**What is being asked:** Scan the entries for lines with the word "FILT" and copy those lines.

**Extracted material:**
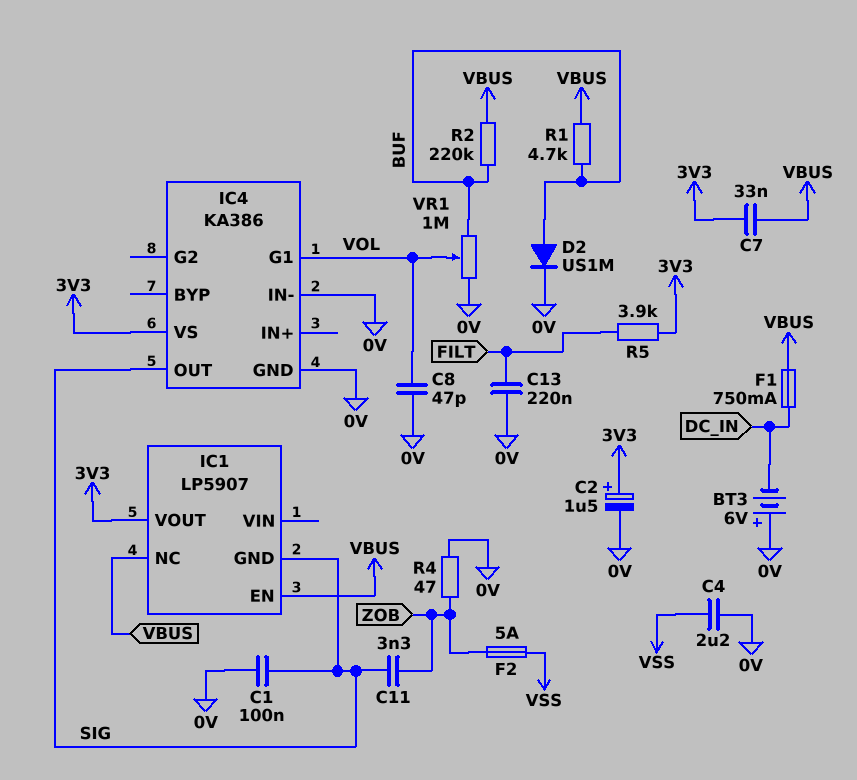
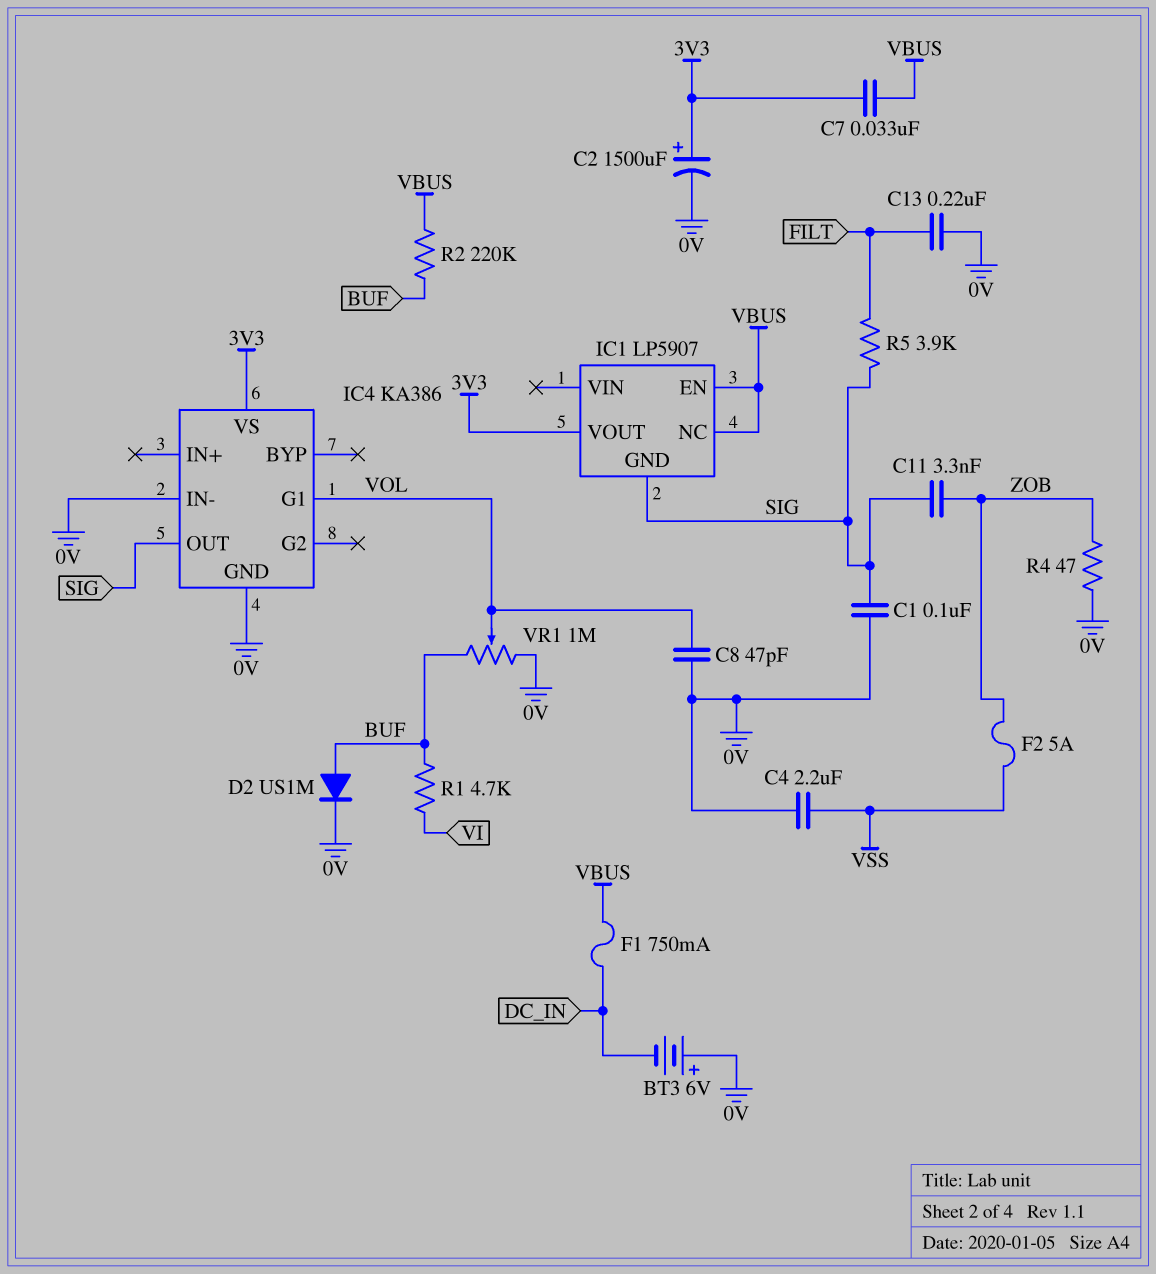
C2: 1.5uF (plus 3V3, minus 0V) -> 1500uF (plus 3V3, minus 0V)
R1: 4.7k (BUF, VBUS) -> 4.7k (BUF, VI)
R5: 3.9k (3V3, FILT) -> 3.9k (FILT, SIG)

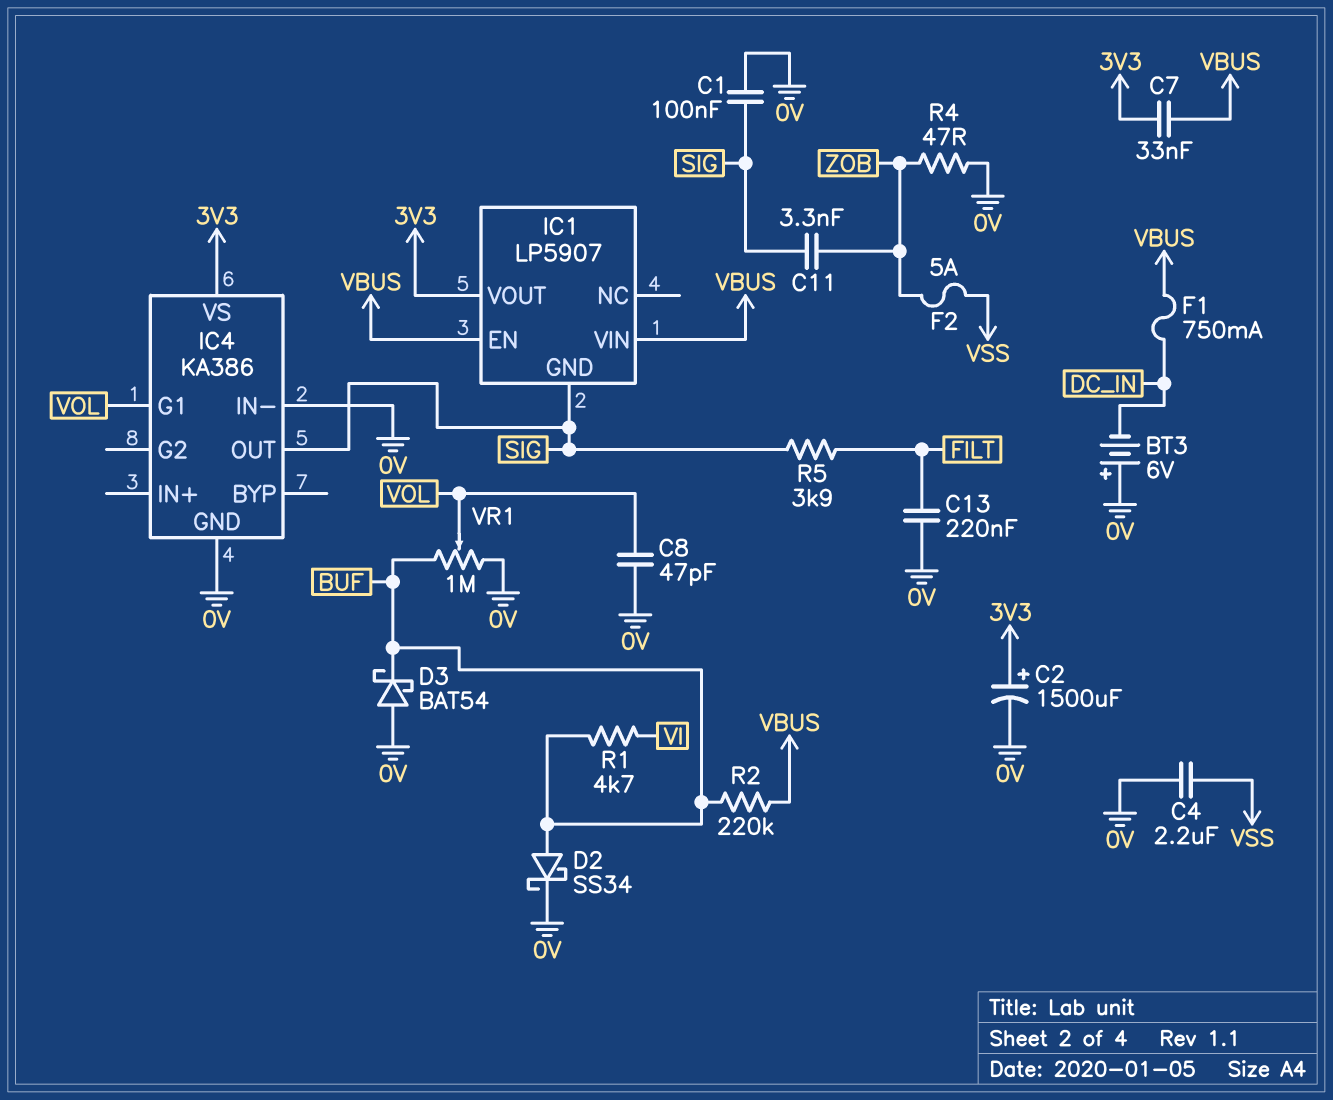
D2: diode US1M (A BUF, K 0V) -> schottky SS34 (A BUF, K 0V)
D3: none -> schottky BAT54 (A 0V, K BUF)
IC1 pin NC: VBUS -> none
IC1 pin VIN: none -> VBUS

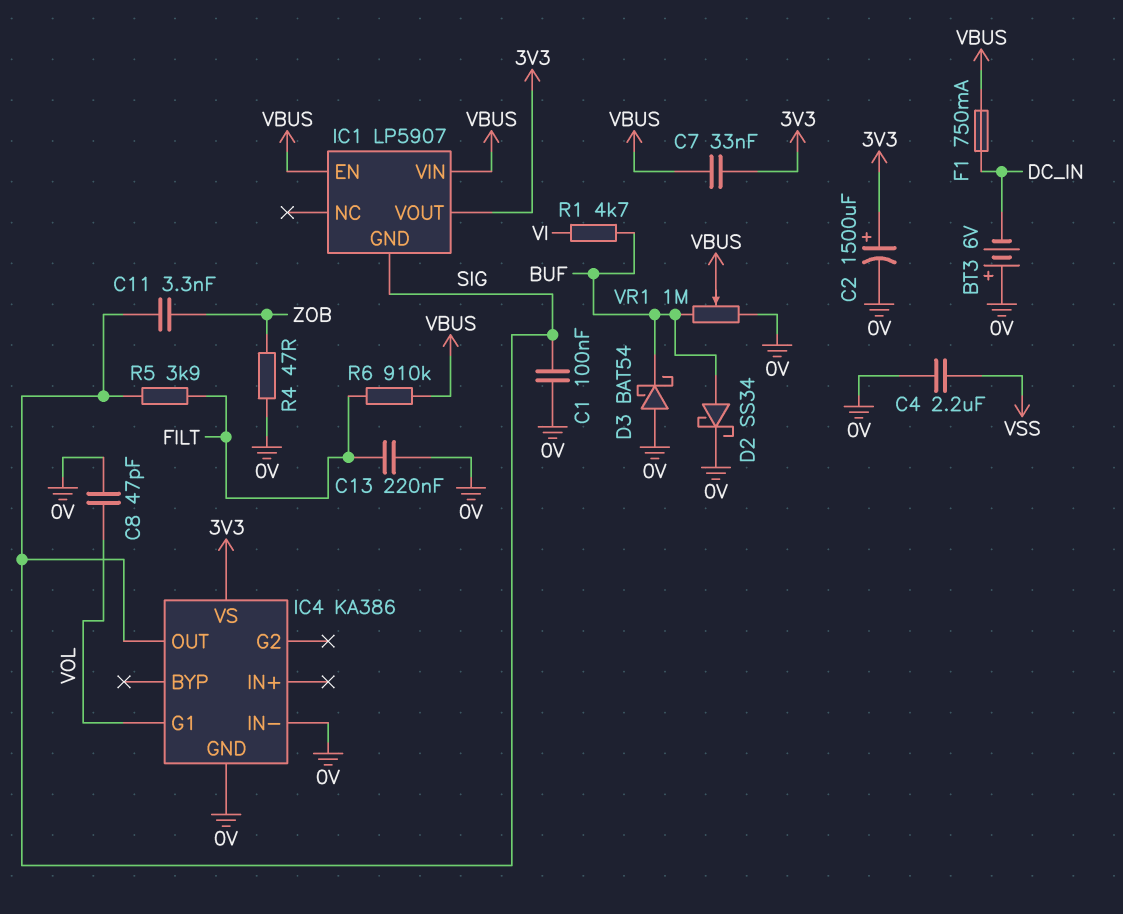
F2: 5A (VSS, ZOB) -> none
R2: 220k (BUF, VBUS) -> none
R6: none -> 910k (FILT, VBUS)
VR1: 1M (0V, BUF, wiper VOL) -> 1M (0V, BUF, wiper VBUS)

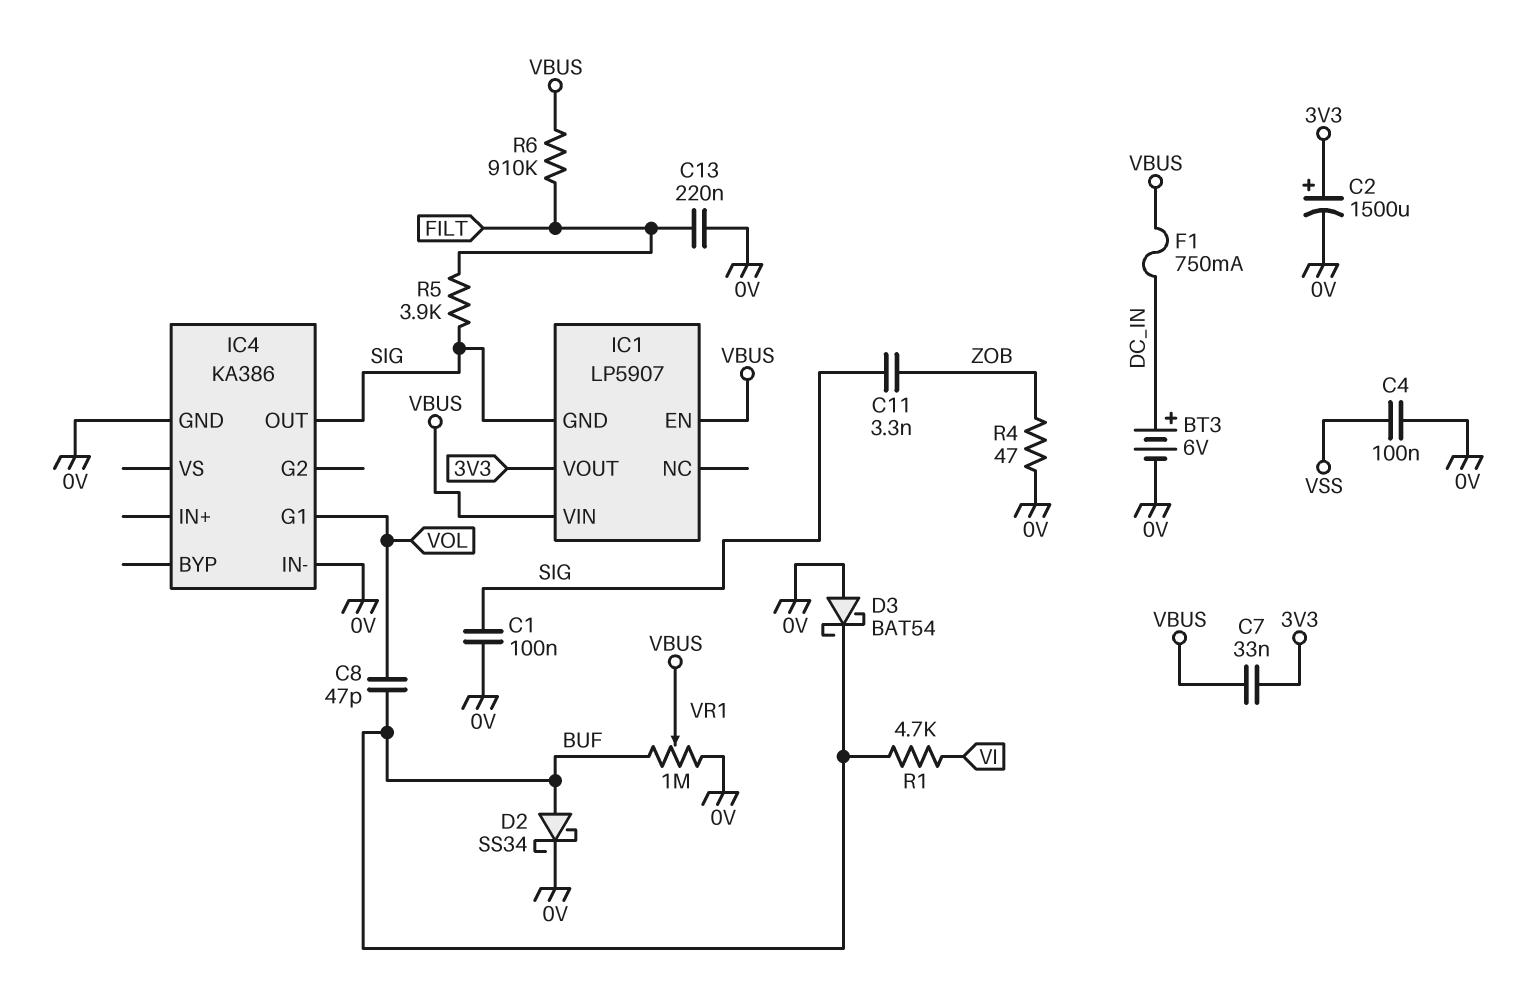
BT3: 6V (plus 0V, minus DC_IN) -> 6V (plus DC_IN, minus 0V)
C4: 2.2uF (0V, VSS) -> 100nF (0V, VSS)
C8: 47pF (0V, VOL) -> 47pF (BUF, VOL)
IC4 pin VS: 3V3 -> none

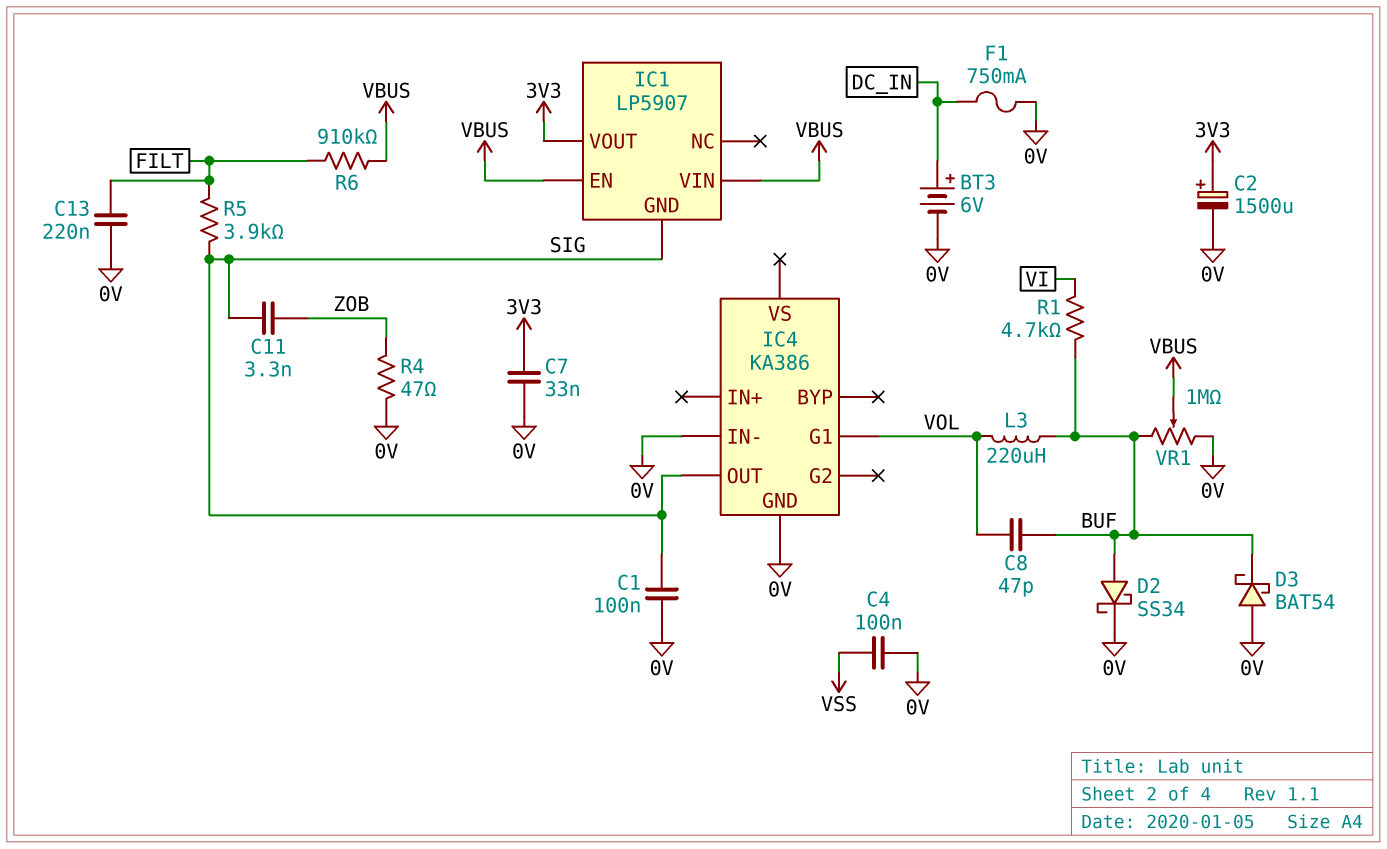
C7: 33nF (3V3, VBUS) -> 33nF (0V, 3V3)
F1: 750mA (DC_IN, VBUS) -> 750mA (0V, DC_IN)
L3: none -> 220uH (BUF, VOL)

**Your solution:**
R5: 3.9k (3V3, FILT) -> 3.9k (FILT, SIG)
R6: none -> 910k (FILT, VBUS)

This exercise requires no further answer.